▸ **TASK BRIEF**
Type out all the data below, word for word.

Start of DATA SUPPLIED

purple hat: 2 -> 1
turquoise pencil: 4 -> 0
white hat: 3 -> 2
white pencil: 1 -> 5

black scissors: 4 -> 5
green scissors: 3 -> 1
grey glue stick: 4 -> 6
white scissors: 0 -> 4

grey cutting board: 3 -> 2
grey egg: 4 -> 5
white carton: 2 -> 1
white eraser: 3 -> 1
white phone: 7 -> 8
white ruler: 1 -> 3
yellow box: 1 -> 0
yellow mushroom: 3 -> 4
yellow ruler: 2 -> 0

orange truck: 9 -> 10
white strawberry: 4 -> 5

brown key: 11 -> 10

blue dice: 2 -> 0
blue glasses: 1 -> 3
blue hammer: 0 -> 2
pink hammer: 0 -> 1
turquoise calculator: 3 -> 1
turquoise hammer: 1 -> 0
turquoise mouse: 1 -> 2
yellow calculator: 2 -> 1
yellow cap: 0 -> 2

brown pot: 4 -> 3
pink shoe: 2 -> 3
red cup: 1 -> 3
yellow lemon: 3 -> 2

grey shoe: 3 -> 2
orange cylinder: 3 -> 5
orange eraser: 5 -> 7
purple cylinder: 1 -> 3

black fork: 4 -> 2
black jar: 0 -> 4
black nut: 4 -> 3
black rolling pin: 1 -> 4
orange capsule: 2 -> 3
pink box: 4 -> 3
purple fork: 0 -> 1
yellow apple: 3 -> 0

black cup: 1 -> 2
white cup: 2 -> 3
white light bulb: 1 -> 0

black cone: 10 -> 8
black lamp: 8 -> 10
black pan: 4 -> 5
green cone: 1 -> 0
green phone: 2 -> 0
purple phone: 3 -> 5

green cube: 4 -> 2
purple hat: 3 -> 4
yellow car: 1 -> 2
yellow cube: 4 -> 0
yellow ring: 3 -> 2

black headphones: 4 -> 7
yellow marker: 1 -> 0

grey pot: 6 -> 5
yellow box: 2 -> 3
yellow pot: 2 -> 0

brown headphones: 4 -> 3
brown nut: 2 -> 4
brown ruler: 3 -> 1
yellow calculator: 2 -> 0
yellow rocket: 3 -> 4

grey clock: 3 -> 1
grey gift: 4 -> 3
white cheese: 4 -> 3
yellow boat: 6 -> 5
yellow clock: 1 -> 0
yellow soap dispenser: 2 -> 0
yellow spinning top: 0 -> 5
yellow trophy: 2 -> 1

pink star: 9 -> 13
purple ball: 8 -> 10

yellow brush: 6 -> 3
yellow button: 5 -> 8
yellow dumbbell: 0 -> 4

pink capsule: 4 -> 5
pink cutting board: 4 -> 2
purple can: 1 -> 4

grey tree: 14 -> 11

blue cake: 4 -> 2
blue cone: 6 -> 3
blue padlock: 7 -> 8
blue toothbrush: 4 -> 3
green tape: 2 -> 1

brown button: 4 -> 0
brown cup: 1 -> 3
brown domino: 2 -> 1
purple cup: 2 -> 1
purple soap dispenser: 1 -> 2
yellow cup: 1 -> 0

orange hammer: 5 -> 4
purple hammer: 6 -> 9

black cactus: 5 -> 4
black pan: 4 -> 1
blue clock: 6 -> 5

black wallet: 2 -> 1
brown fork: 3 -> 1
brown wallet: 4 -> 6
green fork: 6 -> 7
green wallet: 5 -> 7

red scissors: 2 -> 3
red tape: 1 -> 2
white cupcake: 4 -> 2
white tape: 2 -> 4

End of DATA SUPPLIED

▸ **REPLY TO THE EXERCISE**
purple hat: 2 -> 1
turquoise pencil: 4 -> 0
white hat: 3 -> 2
white pencil: 1 -> 5

black scissors: 4 -> 5
green scissors: 3 -> 1
grey glue stick: 4 -> 6
white scissors: 0 -> 4

grey cutting board: 3 -> 2
grey egg: 4 -> 5
white carton: 2 -> 1
white eraser: 3 -> 1
white phone: 7 -> 8
white ruler: 1 -> 3
yellow box: 1 -> 0
yellow mushroom: 3 -> 4
yellow ruler: 2 -> 0

orange truck: 9 -> 10
white strawberry: 4 -> 5

brown key: 11 -> 10

blue dice: 2 -> 0
blue glasses: 1 -> 3
blue hammer: 0 -> 2
pink hammer: 0 -> 1
turquoise calculator: 3 -> 1
turquoise hammer: 1 -> 0
turquoise mouse: 1 -> 2
yellow calculator: 2 -> 1
yellow cap: 0 -> 2

brown pot: 4 -> 3
pink shoe: 2 -> 3
red cup: 1 -> 3
yellow lemon: 3 -> 2

grey shoe: 3 -> 2
orange cylinder: 3 -> 5
orange eraser: 5 -> 7
purple cylinder: 1 -> 3

black fork: 4 -> 2
black jar: 0 -> 4
black nut: 4 -> 3
black rolling pin: 1 -> 4
orange capsule: 2 -> 3
pink box: 4 -> 3
purple fork: 0 -> 1
yellow apple: 3 -> 0

black cup: 1 -> 2
white cup: 2 -> 3
white light bulb: 1 -> 0

black cone: 10 -> 8
black lamp: 8 -> 10
black pan: 4 -> 5
green cone: 1 -> 0
green phone: 2 -> 0
purple phone: 3 -> 5

green cube: 4 -> 2
purple hat: 3 -> 4
yellow car: 1 -> 2
yellow cube: 4 -> 0
yellow ring: 3 -> 2

black headphones: 4 -> 7
yellow marker: 1 -> 0

grey pot: 6 -> 5
yellow box: 2 -> 3
yellow pot: 2 -> 0

brown headphones: 4 -> 3
brown nut: 2 -> 4
brown ruler: 3 -> 1
yellow calculator: 2 -> 0
yellow rocket: 3 -> 4

grey clock: 3 -> 1
grey gift: 4 -> 3
white cheese: 4 -> 3
yellow boat: 6 -> 5
yellow clock: 1 -> 0
yellow soap dispenser: 2 -> 0
yellow spinning top: 0 -> 5
yellow trophy: 2 -> 1

pink star: 9 -> 13
purple ball: 8 -> 10

yellow brush: 6 -> 3
yellow button: 5 -> 8
yellow dumbbell: 0 -> 4

pink capsule: 4 -> 5
pink cutting board: 4 -> 2
purple can: 1 -> 4

grey tree: 14 -> 11

blue cake: 4 -> 2
blue cone: 6 -> 3
blue padlock: 7 -> 8
blue toothbrush: 4 -> 3
green tape: 2 -> 1

brown button: 4 -> 0
brown cup: 1 -> 3
brown domino: 2 -> 1
purple cup: 2 -> 1
purple soap dispenser: 1 -> 2
yellow cup: 1 -> 0

orange hammer: 5 -> 4
purple hammer: 6 -> 9

black cactus: 5 -> 4
black pan: 4 -> 1
blue clock: 6 -> 5

black wallet: 2 -> 1
brown fork: 3 -> 1
brown wallet: 4 -> 6
green fork: 6 -> 7
green wallet: 5 -> 7

red scissors: 2 -> 3
red tape: 1 -> 2
white cupcake: 4 -> 2
white tape: 2 -> 4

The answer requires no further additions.